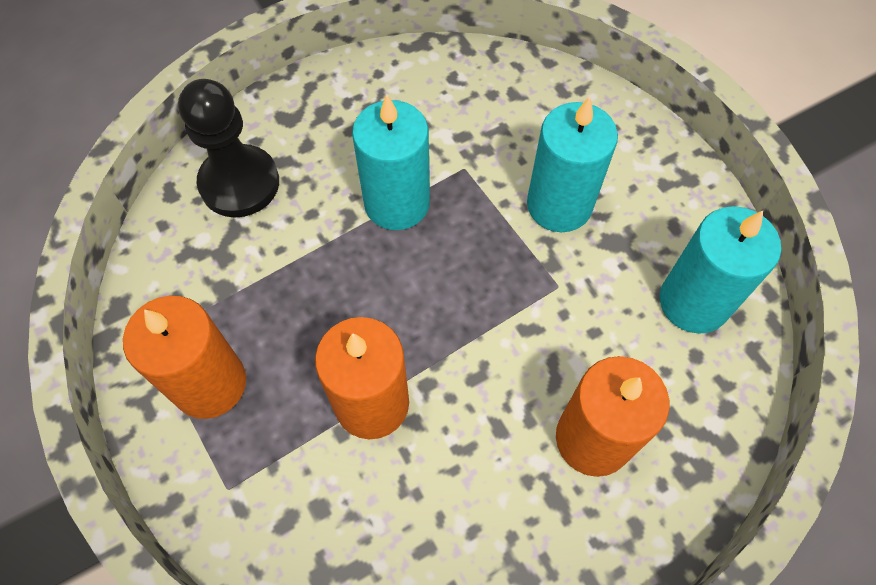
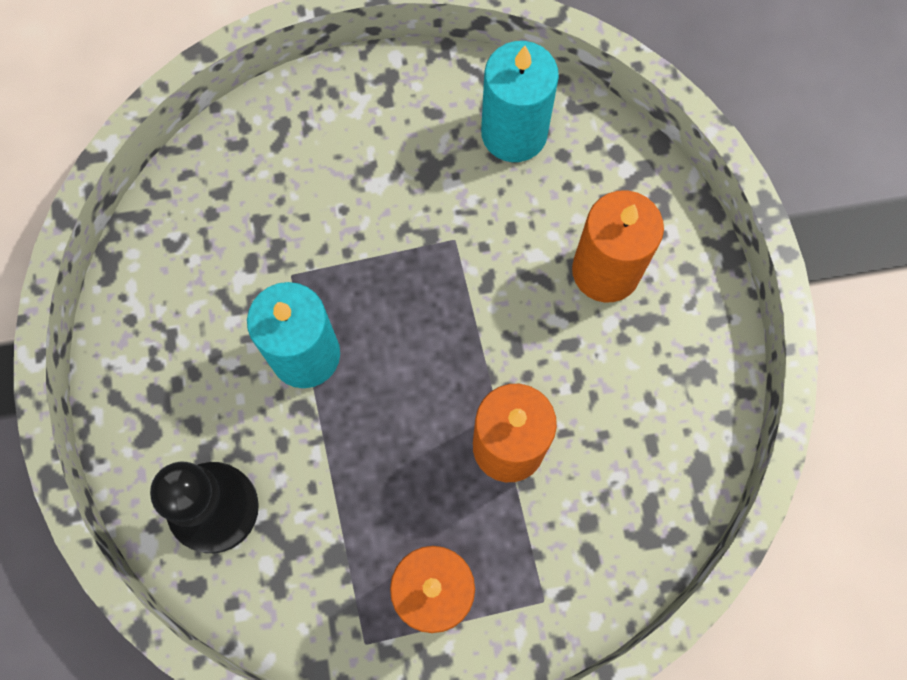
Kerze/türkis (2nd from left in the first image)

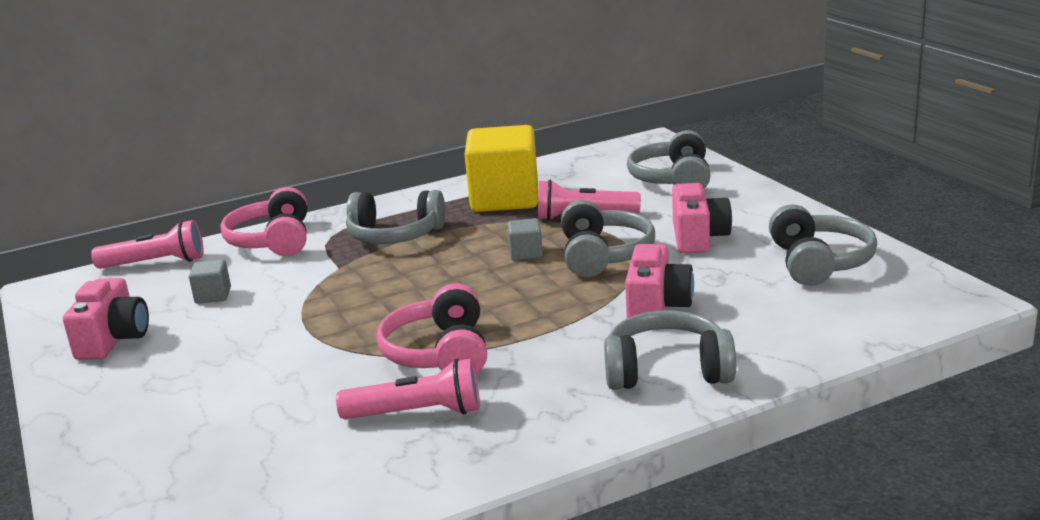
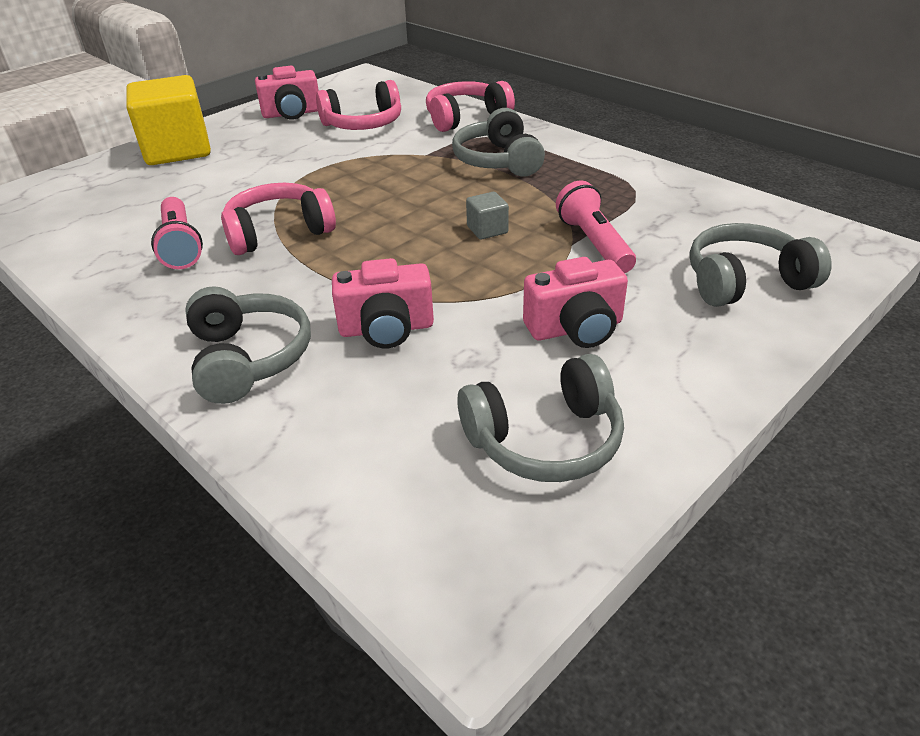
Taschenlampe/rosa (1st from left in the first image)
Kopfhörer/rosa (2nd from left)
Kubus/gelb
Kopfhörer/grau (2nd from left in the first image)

+ + + + +

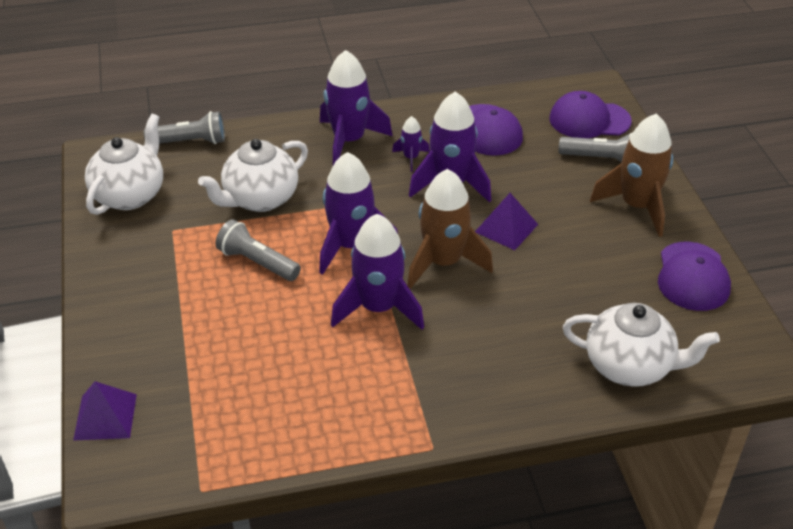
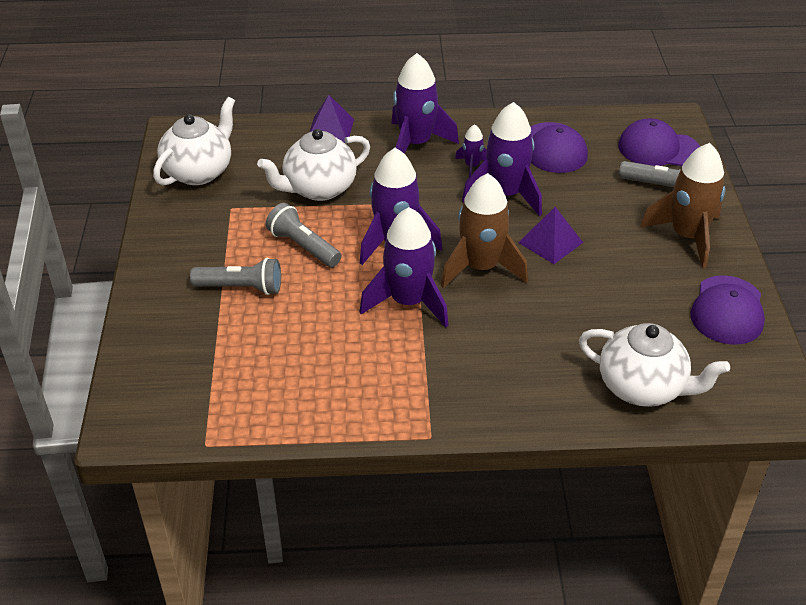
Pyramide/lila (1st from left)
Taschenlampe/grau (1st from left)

+ + + + +

_WHAT IS BEING ASKED_
Leaving each picture behind, please give again exactly the lines above from the one with "Kerze/türkis (2nd from" through the one with "Kopfhörer/grau (2nd from", both included, and no others.

_REPLY_
Kerze/türkis (2nd from left in the first image)

Taschenlampe/rosa (1st from left in the first image)
Kopfhörer/rosa (2nd from left)
Kubus/gelb
Kopfhörer/grau (2nd from left in the first image)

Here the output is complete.